Source material:

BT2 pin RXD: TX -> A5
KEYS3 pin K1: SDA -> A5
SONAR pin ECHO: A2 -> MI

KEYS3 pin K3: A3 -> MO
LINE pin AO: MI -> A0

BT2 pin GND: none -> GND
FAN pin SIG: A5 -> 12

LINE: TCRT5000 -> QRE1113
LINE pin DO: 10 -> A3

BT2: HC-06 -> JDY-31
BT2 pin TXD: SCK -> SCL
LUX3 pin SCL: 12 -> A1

Aim of the exercise: Each entry is to be retyped precisely as it stands.

Response to the task:
BT2 pin RXD: TX -> A5
KEYS3 pin K1: SDA -> A5
SONAR pin ECHO: A2 -> MI

KEYS3 pin K3: A3 -> MO
LINE pin AO: MI -> A0

BT2 pin GND: none -> GND
FAN pin SIG: A5 -> 12

LINE: TCRT5000 -> QRE1113
LINE pin DO: 10 -> A3

BT2: HC-06 -> JDY-31
BT2 pin TXD: SCK -> SCL
LUX3 pin SCL: 12 -> A1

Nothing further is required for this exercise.